AIM ::
Format the lines below as a numbered list, skipping any blank lines. Omit the pictures from your list.

DATA LISTING ::
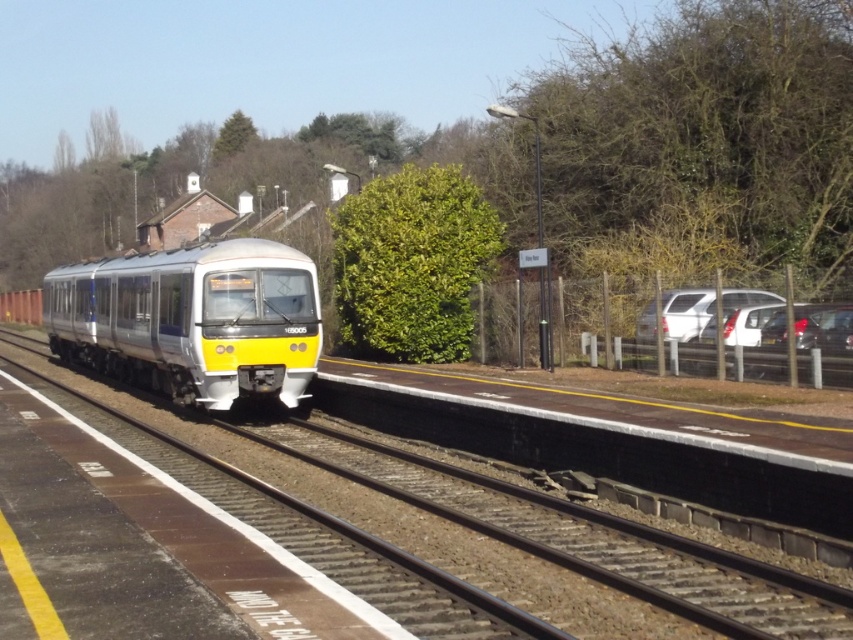
Based on the photo, you are a passenger waiting on the platform at the railway station. You notice the silver metallic train at center and the smooth metal train track at center. Which object is higher in height?

The silver metallic train at center is taller than the smooth metal train track at center.

You are a passenger waiting on the platform. You see the silver metallic train at center and the smooth metal train track at center. Which object is closer to you?

The silver metallic train at center is closer to you because the smooth metal train track at center is behind it.

You are a passenger waiting on the platform at the railway station. You see the silver metallic train at center and the smooth metal train track at center. Which object is closer to the left edge of the platform?

The silver metallic train at center is positioned on the left side of smooth metal train track at center, so it is closer to the left edge of the platform.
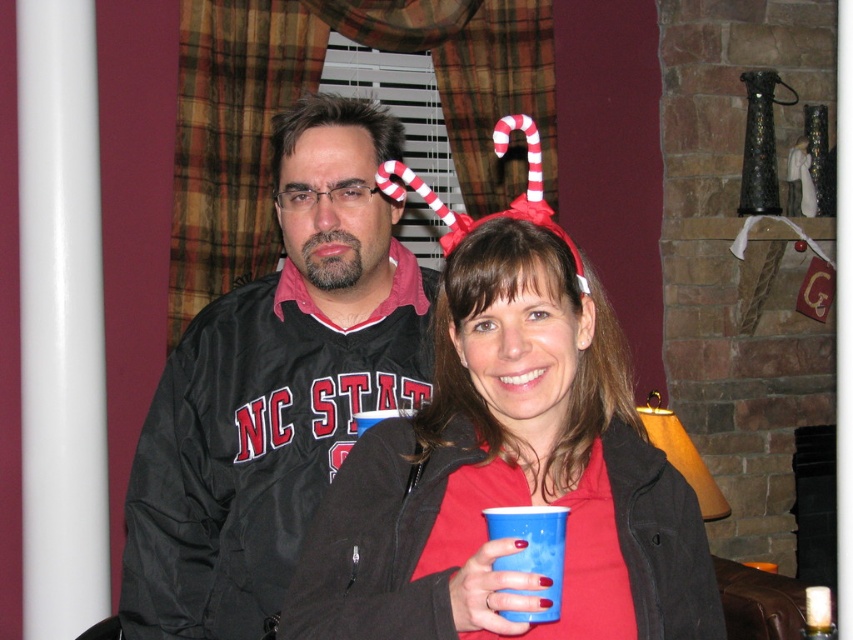
Question: Is red striped candy cane at upper center smaller than white striped fabric candy cane at upper center?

EXPECTED ANSWER ::
1. Based on the photo, you are a passenger waiting on the platform at the railway station. You notice the silver metallic train at center and the smooth metal train track at center. Which object is higher in height?
2. The silver metallic train at center is taller than the smooth metal train track at center.
3. You are a passenger waiting on the platform. You see the silver metallic train at center and the smooth metal train track at center. Which object is closer to you?
4. The silver metallic train at center is closer to you because the smooth metal train track at center is behind it.
5. You are a passenger waiting on the platform at the railway station. You see the silver metallic train at center and the smooth metal train track at center. Which object is closer to the left edge of the platform?
6. The silver metallic train at center is positioned on the left side of smooth metal train track at center, so it is closer to the left edge of the platform.
7. Question: Is red striped candy cane at upper center smaller than white striped fabric candy cane at upper center?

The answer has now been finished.